(Scene comparison data)

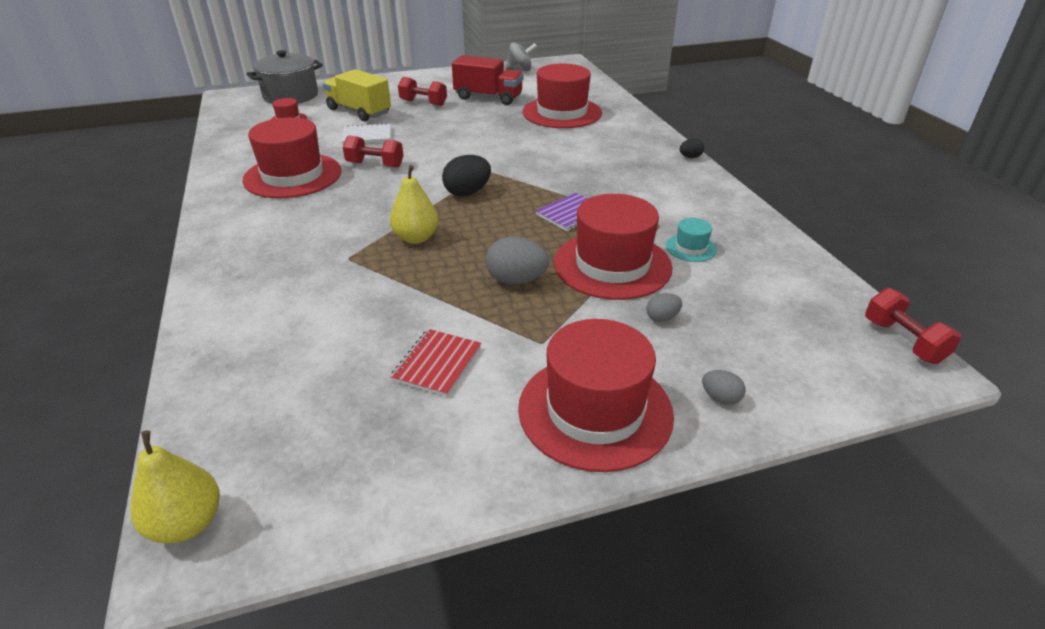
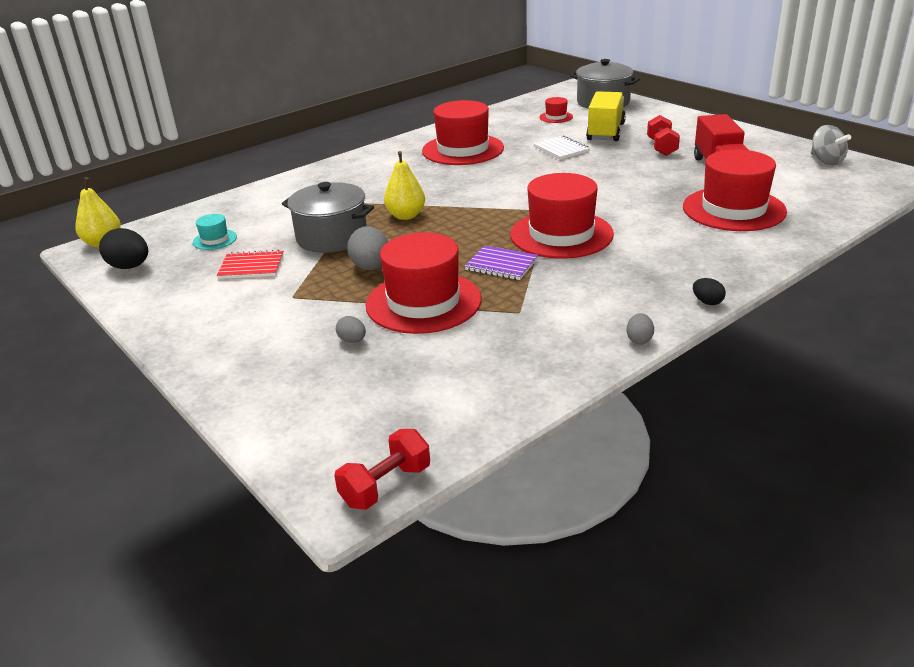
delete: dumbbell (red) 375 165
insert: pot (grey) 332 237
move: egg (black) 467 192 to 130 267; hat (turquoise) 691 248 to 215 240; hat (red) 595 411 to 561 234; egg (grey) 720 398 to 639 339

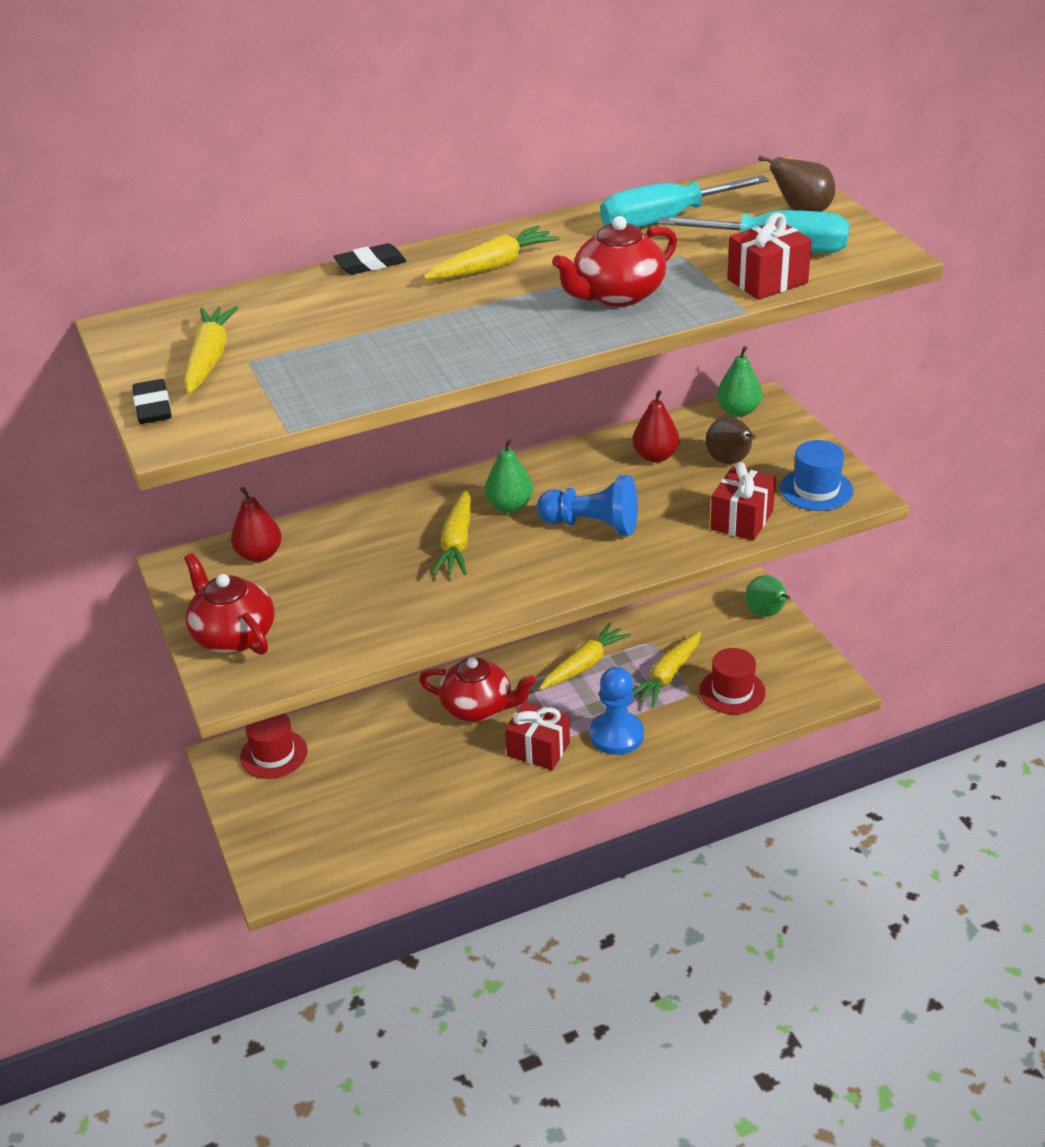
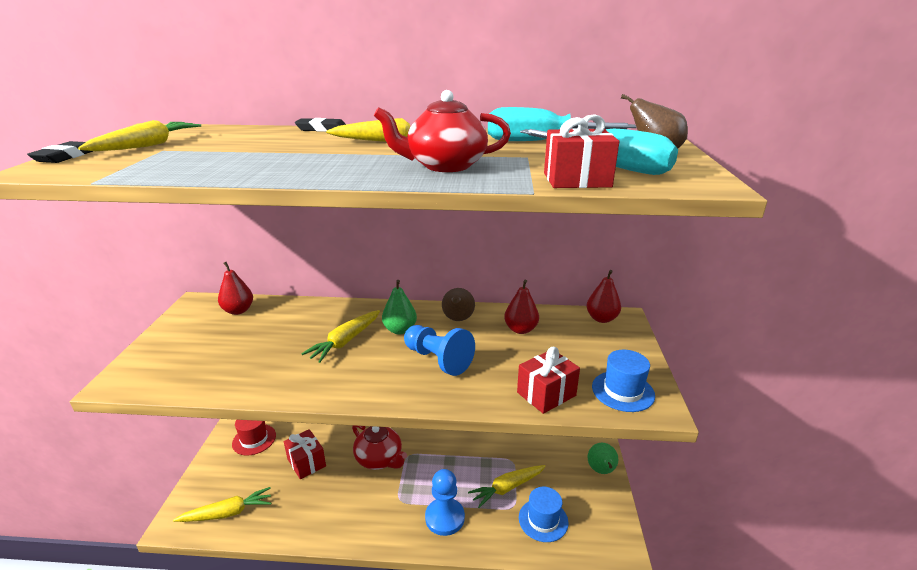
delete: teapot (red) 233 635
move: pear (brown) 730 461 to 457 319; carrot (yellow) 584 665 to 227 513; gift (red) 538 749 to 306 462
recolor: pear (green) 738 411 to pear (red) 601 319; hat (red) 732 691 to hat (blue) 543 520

• _PROBLEM DETAILS_: Would you return all of the data above word for word, omitting every picture?

• _EXERCISE SOLUTION_:
delete: dumbbell (red) 375 165
insert: pot (grey) 332 237
move: egg (black) 467 192 to 130 267; hat (turquoise) 691 248 to 215 240; hat (red) 595 411 to 561 234; egg (grey) 720 398 to 639 339

delete: teapot (red) 233 635
move: pear (brown) 730 461 to 457 319; carrot (yellow) 584 665 to 227 513; gift (red) 538 749 to 306 462
recolor: pear (green) 738 411 to pear (red) 601 319; hat (red) 732 691 to hat (blue) 543 520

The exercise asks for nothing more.